EXERCISE INSTRUCTIONS
Keeping pictures out of the copy, restate each record word for word.

PROVIDED DATA
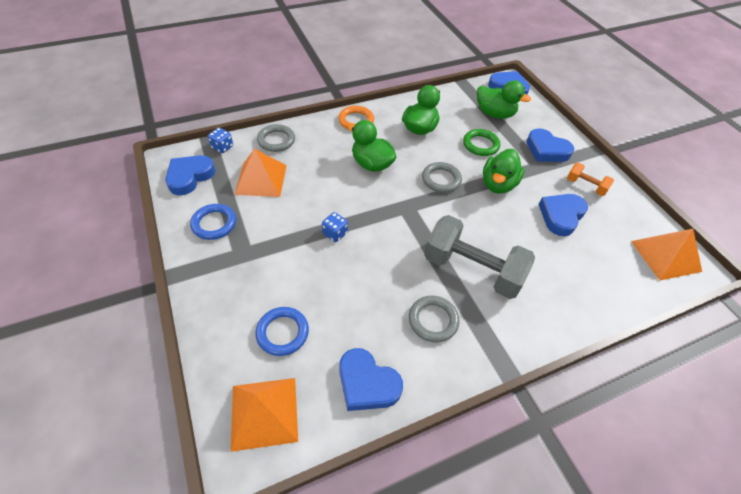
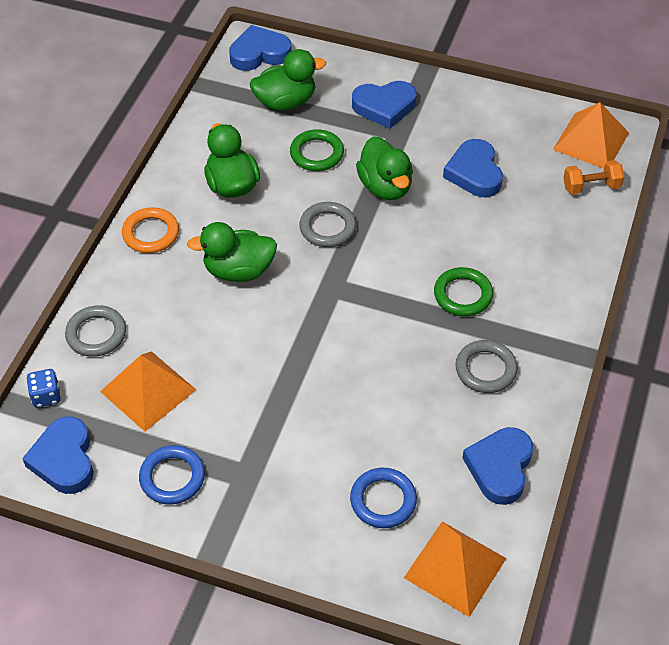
camera: 45 degrees left, 0 degrees up
(335, 233) = (303, 374): blue dice -> none
(367, 383) = (500, 468): blue heart -> blue heart turned 120 degrees clockwise
(472, 269) = (463, 295): grey dumbbell -> green ring
(585, 186) = (461, 121): orange dumbbell -> orange dumbbell (591, 187)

FINAL ANSWER
camera: 45 degrees left, 0 degrees up
(335, 233) = (303, 374): blue dice -> none
(367, 383) = (500, 468): blue heart -> blue heart turned 120 degrees clockwise
(472, 269) = (463, 295): grey dumbbell -> green ring
(585, 186) = (461, 121): orange dumbbell -> orange dumbbell (591, 187)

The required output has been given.